== RAW DATA

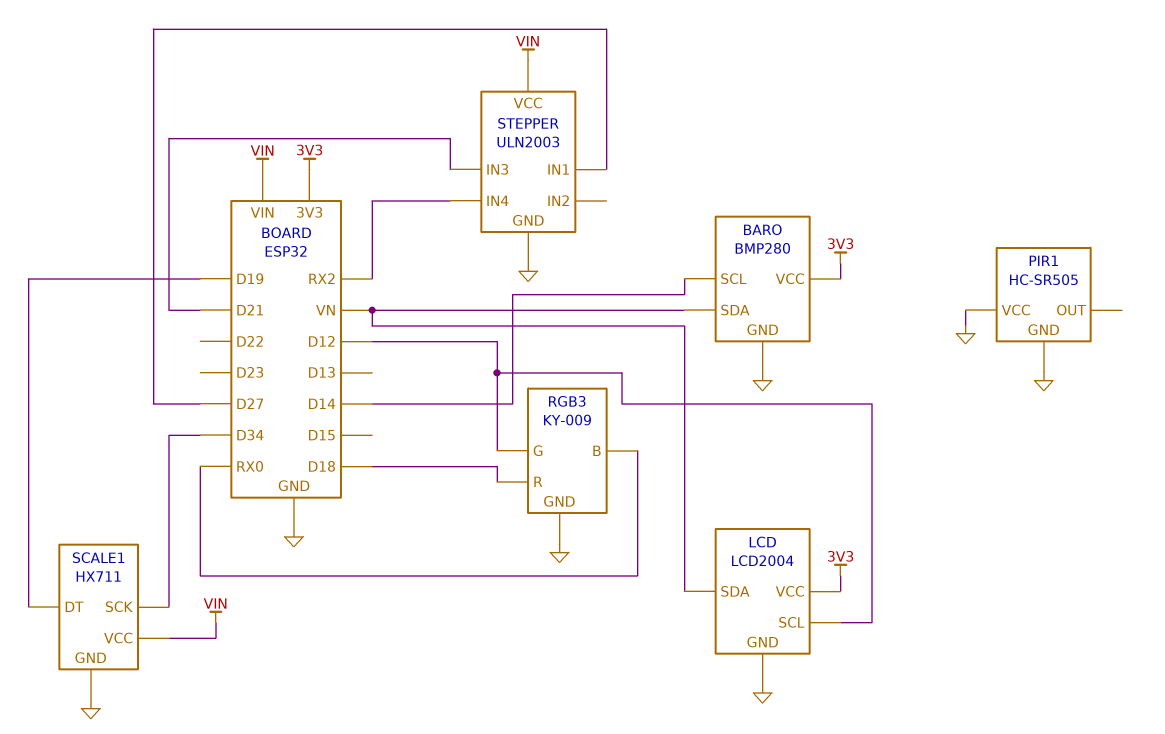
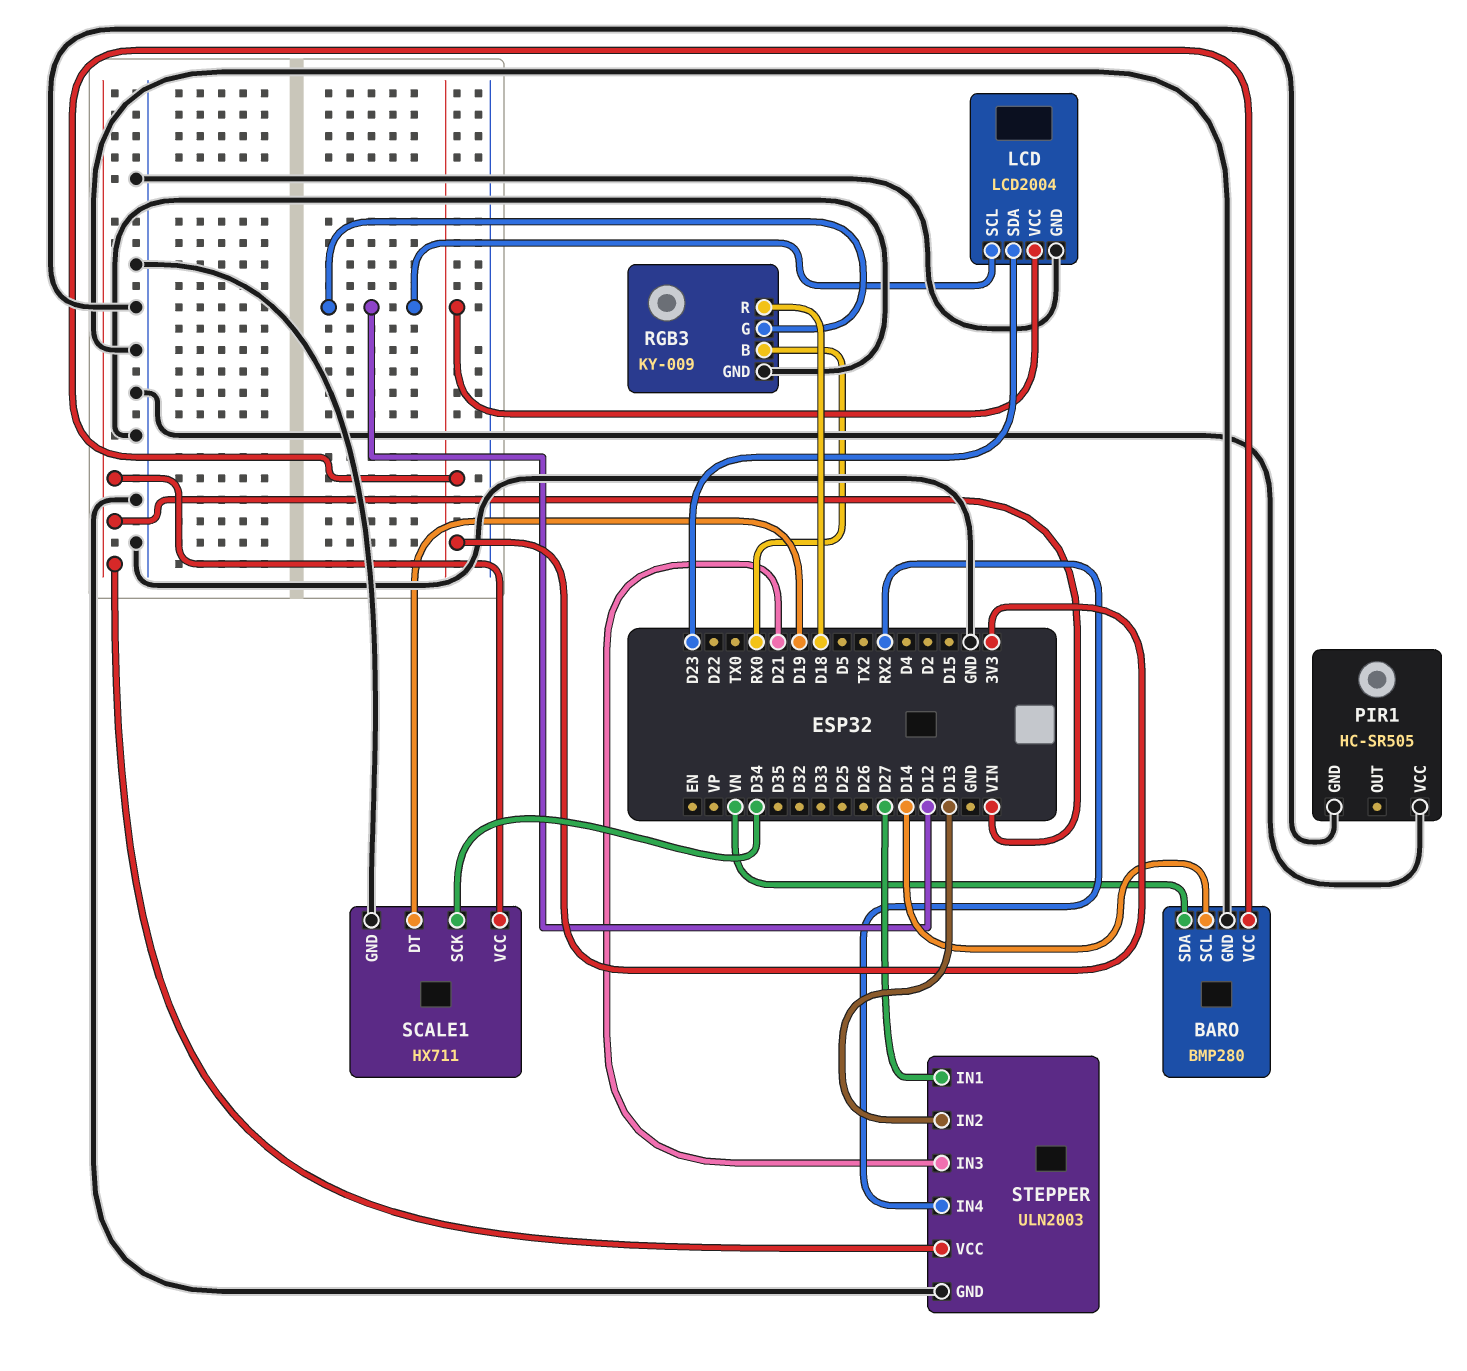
LCD pin SDA: VN -> D23
STEPPER pin IN2: none -> D13

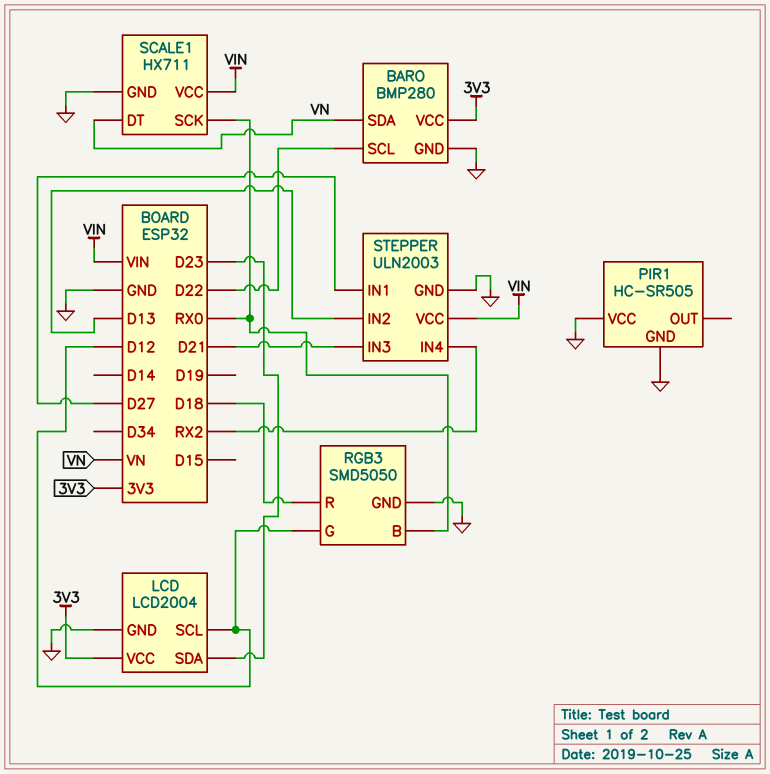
BARO pin SCL: D14 -> D22
RGB3: KY-009 -> SMD5050
SCALE1 pin DT: D19 -> VN
SCALE1 pin SCK: D34 -> RX0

====

▸ INSTRUCTIONS TO FOLLOW
Retype all entries exactly as they appear, dropping the images.

▸ ANSWER BOX
LCD pin SDA: VN -> D23
STEPPER pin IN2: none -> D13

BARO pin SCL: D14 -> D22
RGB3: KY-009 -> SMD5050
SCALE1 pin DT: D19 -> VN
SCALE1 pin SCK: D34 -> RX0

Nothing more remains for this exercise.